**Your objective:**
Present an exact copy of each line below.

------------------------------------

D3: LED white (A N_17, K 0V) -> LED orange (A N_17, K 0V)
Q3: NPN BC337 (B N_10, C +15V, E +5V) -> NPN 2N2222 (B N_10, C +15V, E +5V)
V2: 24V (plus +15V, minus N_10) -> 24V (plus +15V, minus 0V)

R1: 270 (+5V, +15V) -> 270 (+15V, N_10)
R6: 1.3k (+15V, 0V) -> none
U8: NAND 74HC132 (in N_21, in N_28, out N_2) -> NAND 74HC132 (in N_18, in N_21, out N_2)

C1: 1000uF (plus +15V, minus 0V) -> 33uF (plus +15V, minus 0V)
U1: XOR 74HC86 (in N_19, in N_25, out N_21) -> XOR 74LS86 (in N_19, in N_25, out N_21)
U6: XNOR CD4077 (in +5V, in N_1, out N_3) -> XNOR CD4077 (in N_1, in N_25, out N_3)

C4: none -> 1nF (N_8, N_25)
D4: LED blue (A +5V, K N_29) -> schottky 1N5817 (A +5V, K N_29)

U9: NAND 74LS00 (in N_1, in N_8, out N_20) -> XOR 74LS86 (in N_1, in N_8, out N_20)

------------------------------------

**Answer section:**
D3: LED white (A N_17, K 0V) -> LED orange (A N_17, K 0V)
Q3: NPN BC337 (B N_10, C +15V, E +5V) -> NPN 2N2222 (B N_10, C +15V, E +5V)
V2: 24V (plus +15V, minus N_10) -> 24V (plus +15V, minus 0V)

R1: 270 (+5V, +15V) -> 270 (+15V, N_10)
R6: 1.3k (+15V, 0V) -> none
U8: NAND 74HC132 (in N_21, in N_28, out N_2) -> NAND 74HC132 (in N_18, in N_21, out N_2)

C1: 1000uF (plus +15V, minus 0V) -> 33uF (plus +15V, minus 0V)
U1: XOR 74HC86 (in N_19, in N_25, out N_21) -> XOR 74LS86 (in N_19, in N_25, out N_21)
U6: XNOR CD4077 (in +5V, in N_1, out N_3) -> XNOR CD4077 (in N_1, in N_25, out N_3)

C4: none -> 1nF (N_8, N_25)
D4: LED blue (A +5V, K N_29) -> schottky 1N5817 (A +5V, K N_29)

U9: NAND 74LS00 (in N_1, in N_8, out N_20) -> XOR 74LS86 (in N_1, in N_8, out N_20)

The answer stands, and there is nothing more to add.